Exercise
Return the data below exactly as given, except for the images.
*** Opening of Data ***
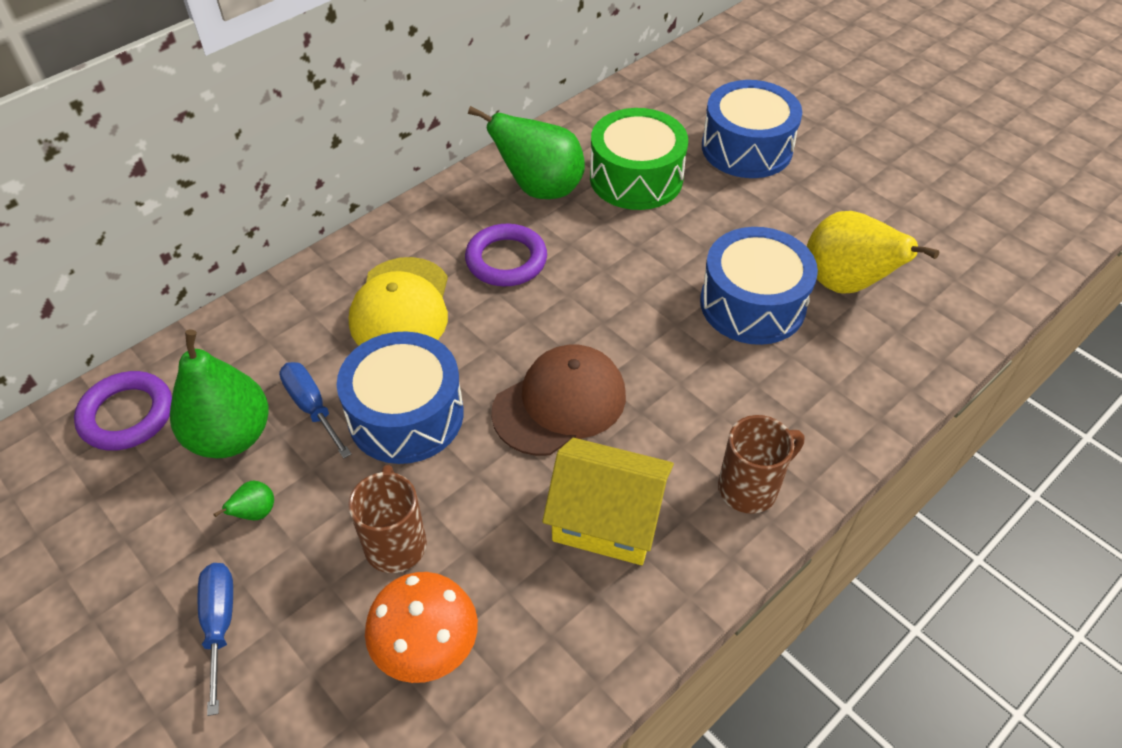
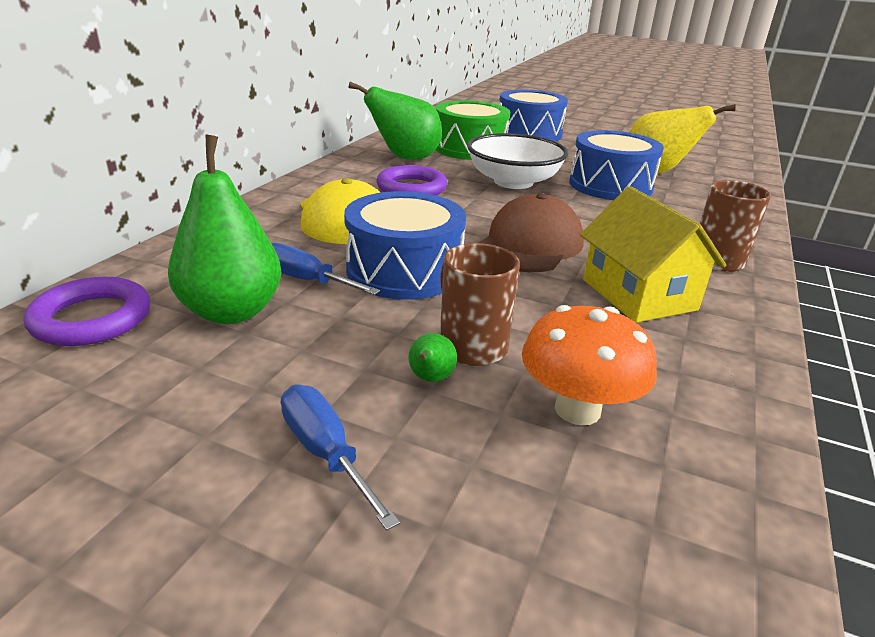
camera: 25 degrees left, 20 degrees down
(255, 513) = (301, 357): green pear -> green pear (430, 379)
(607, 519) = (638, 294): yellow house -> yellow house turned 75 degrees clockwise
(634, 270) = (513, 182): none -> white bowl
*** Close of Data ***
Written response
camera: 25 degrees left, 20 degrees down
(255, 513) = (301, 357): green pear -> green pear (430, 379)
(607, 519) = (638, 294): yellow house -> yellow house turned 75 degrees clockwise
(634, 270) = (513, 182): none -> white bowl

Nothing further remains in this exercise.